■ Input ■
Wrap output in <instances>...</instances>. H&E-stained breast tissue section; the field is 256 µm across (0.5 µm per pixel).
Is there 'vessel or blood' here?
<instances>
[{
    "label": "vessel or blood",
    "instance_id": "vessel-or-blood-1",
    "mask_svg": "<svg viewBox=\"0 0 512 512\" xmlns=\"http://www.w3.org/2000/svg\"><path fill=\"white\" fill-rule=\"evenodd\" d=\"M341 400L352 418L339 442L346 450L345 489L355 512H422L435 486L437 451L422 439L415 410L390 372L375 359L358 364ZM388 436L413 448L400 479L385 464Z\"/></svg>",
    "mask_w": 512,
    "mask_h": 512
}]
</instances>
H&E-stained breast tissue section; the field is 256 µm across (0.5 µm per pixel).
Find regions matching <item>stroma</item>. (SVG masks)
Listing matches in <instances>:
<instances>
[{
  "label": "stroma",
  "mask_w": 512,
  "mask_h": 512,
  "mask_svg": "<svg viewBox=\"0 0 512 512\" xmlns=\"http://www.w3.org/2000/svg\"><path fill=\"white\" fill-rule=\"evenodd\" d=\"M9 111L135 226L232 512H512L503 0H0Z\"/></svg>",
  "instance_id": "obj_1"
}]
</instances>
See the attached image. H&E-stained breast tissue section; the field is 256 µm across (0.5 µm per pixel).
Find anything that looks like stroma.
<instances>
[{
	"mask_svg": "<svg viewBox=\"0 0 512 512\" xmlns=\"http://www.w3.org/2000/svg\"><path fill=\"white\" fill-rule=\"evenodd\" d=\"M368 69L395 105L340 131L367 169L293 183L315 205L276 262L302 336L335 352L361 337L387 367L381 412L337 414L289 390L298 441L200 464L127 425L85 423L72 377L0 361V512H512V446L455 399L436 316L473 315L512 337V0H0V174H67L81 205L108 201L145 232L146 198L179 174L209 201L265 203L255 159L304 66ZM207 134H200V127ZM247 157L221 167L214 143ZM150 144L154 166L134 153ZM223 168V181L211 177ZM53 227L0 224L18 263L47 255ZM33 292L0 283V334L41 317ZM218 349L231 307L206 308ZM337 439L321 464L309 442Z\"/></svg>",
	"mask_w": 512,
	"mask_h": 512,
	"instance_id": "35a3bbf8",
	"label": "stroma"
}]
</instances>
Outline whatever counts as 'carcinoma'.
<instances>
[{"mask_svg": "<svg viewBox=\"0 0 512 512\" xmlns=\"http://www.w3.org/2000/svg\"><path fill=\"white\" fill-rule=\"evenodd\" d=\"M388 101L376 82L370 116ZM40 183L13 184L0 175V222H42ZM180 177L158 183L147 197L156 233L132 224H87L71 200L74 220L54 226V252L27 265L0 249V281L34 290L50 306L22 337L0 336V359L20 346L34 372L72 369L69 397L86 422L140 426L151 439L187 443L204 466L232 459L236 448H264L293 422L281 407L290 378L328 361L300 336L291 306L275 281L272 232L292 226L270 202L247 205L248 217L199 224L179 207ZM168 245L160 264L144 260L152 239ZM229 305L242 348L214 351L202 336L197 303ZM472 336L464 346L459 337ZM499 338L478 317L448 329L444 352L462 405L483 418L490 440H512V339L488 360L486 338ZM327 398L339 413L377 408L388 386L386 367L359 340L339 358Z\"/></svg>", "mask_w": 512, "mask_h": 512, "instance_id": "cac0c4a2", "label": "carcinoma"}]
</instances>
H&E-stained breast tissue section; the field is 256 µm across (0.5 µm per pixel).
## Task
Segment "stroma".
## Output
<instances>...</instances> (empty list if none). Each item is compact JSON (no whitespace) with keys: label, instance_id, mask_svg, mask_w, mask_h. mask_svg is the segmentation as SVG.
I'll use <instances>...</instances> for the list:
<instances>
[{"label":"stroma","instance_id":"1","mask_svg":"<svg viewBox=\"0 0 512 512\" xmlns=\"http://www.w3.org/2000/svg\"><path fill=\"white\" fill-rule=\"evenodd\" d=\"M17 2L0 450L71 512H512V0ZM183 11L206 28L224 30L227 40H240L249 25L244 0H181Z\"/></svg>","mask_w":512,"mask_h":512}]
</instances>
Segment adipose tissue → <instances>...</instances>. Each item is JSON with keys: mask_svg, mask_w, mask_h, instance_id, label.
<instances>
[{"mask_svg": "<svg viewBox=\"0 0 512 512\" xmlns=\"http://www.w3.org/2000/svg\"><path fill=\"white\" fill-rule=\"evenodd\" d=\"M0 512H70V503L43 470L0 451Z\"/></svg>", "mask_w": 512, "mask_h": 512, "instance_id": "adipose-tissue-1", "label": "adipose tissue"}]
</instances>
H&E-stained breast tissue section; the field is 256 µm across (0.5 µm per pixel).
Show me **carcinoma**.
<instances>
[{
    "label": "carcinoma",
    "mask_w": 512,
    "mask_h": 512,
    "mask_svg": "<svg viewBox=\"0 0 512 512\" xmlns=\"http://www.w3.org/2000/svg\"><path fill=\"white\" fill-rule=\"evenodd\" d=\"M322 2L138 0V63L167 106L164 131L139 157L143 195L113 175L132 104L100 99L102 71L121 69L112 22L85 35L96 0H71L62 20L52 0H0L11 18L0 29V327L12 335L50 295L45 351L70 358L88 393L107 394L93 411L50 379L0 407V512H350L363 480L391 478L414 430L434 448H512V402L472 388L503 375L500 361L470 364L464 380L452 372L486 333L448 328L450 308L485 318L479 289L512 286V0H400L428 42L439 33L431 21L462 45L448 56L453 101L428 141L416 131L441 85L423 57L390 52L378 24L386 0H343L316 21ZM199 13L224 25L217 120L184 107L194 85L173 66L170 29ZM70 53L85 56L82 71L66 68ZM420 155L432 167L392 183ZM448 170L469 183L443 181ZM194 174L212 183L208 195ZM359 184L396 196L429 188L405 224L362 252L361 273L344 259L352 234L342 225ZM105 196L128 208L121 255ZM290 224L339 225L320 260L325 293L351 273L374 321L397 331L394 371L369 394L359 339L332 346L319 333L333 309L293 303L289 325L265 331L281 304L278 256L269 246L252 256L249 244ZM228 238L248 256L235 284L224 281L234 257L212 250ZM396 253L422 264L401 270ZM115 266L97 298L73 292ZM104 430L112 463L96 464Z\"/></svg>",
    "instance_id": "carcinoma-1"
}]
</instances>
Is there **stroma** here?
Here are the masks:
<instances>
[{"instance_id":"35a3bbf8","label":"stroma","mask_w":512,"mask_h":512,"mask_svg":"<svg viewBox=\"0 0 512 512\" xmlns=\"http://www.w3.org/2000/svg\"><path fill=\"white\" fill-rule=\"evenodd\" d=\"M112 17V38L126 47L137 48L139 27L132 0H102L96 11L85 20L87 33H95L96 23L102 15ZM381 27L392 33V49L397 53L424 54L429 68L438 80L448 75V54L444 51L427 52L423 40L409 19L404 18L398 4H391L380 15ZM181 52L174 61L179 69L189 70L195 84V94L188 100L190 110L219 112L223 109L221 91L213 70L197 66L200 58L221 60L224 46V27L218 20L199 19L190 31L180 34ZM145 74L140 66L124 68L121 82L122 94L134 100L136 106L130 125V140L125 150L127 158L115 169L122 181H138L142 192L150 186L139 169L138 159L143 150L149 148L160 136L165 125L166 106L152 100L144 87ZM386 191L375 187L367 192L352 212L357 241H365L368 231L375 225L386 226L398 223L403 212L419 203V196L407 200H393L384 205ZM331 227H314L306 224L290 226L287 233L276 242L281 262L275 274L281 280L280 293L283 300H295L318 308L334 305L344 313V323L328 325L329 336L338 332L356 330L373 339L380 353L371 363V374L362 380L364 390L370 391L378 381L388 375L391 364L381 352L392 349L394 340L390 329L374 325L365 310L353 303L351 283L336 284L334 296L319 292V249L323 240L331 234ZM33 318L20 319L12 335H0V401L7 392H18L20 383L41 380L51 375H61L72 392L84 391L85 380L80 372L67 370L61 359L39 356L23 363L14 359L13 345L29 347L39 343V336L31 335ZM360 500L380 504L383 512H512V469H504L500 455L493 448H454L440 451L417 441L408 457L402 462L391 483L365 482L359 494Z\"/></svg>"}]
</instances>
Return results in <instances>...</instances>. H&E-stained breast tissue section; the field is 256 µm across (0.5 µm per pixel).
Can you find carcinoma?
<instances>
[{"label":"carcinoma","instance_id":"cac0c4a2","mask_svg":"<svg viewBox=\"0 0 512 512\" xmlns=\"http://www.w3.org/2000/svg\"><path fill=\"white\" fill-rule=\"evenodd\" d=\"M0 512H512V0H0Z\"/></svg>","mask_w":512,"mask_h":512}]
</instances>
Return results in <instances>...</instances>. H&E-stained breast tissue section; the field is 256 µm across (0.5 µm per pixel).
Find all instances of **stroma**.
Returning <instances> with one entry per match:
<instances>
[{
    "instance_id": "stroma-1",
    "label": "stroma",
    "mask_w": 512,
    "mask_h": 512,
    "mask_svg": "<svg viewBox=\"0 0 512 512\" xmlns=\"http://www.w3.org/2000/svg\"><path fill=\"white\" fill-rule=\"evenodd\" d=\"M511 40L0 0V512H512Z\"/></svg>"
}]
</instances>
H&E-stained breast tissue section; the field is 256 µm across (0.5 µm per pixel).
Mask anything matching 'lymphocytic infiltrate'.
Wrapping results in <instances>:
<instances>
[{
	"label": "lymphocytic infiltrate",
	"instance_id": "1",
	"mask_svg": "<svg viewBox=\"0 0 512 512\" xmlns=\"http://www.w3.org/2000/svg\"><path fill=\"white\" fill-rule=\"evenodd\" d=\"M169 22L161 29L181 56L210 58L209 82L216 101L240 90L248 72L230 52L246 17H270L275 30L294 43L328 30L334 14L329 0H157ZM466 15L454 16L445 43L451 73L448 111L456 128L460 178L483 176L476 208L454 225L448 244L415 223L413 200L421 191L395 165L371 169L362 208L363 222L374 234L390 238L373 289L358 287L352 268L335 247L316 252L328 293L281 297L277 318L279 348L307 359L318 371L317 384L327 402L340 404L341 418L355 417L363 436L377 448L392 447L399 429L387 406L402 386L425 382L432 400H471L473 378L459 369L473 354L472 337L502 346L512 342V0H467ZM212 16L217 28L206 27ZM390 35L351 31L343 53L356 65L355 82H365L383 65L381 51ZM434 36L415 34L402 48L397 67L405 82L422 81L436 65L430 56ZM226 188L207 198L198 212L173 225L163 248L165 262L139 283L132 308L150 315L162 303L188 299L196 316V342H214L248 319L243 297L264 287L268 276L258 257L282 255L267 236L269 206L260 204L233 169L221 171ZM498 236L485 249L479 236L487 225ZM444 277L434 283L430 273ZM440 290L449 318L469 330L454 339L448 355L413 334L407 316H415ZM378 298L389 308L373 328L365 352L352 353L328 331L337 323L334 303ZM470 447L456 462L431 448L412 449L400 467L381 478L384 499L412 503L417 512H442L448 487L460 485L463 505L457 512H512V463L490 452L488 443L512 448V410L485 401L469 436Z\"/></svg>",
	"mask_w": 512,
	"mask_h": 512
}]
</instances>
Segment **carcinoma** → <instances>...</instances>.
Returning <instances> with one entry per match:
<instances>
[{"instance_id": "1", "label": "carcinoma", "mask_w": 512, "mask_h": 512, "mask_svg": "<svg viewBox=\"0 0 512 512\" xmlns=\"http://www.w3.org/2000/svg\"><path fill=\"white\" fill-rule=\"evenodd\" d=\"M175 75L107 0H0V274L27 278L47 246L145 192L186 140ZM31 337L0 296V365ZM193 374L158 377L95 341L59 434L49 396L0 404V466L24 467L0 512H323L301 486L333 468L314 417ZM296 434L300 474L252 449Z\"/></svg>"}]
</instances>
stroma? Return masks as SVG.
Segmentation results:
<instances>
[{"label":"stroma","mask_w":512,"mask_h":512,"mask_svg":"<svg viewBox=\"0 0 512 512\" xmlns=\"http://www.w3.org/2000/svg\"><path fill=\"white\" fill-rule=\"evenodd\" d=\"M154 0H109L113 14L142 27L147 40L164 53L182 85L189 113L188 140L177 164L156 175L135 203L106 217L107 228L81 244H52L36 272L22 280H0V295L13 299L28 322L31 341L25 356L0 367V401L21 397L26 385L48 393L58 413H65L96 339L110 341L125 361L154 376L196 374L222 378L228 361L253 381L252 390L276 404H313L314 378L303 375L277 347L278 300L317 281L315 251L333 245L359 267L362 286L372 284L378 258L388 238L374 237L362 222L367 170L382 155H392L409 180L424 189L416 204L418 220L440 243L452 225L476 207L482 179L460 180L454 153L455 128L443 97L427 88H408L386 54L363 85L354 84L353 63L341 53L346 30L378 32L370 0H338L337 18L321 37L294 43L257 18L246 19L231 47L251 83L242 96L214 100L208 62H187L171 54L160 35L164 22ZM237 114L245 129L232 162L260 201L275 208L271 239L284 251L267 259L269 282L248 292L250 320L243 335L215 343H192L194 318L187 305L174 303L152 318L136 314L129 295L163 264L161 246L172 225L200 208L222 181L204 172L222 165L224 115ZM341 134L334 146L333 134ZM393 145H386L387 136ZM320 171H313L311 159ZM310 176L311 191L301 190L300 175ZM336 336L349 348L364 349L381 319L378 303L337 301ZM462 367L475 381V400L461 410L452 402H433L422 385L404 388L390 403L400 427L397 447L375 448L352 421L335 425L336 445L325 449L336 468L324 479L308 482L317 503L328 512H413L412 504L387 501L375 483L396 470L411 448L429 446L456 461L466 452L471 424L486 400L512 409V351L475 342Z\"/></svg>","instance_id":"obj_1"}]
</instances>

■ Short task ■
Look back at the entries above and repeat, unchanged, every line from the line holding "Is there 'vessel or blood' here?" through the line holding "See the attached".

■ Output of the exercise ■
Is there 'vessel or blood' here?
<instances>
[{
    "label": "vessel or blood",
    "instance_id": "vessel-or-blood-1",
    "mask_svg": "<svg viewBox=\"0 0 512 512\" xmlns=\"http://www.w3.org/2000/svg\"><path fill=\"white\" fill-rule=\"evenodd\" d=\"M341 400L352 418L339 442L346 450L345 489L355 512H422L435 486L437 451L422 439L415 410L390 372L375 359L358 364ZM388 436L413 448L400 479L385 464Z\"/></svg>",
    "mask_w": 512,
    "mask_h": 512
}]
</instances>
H&E-stained breast tissue section; the field is 256 µm across (0.5 µm per pixel).
Find regions matching <item>stroma</item>. (SVG masks)
Listing matches in <instances>:
<instances>
[{
  "label": "stroma",
  "mask_w": 512,
  "mask_h": 512,
  "mask_svg": "<svg viewBox=\"0 0 512 512\" xmlns=\"http://www.w3.org/2000/svg\"><path fill=\"white\" fill-rule=\"evenodd\" d=\"M9 111L135 226L232 512H512L503 0H0Z\"/></svg>",
  "instance_id": "obj_1"
}]
</instances>
See the attached image. H&E-stained breast tissue section; the field is 256 µm across (0.5 µm per pixel).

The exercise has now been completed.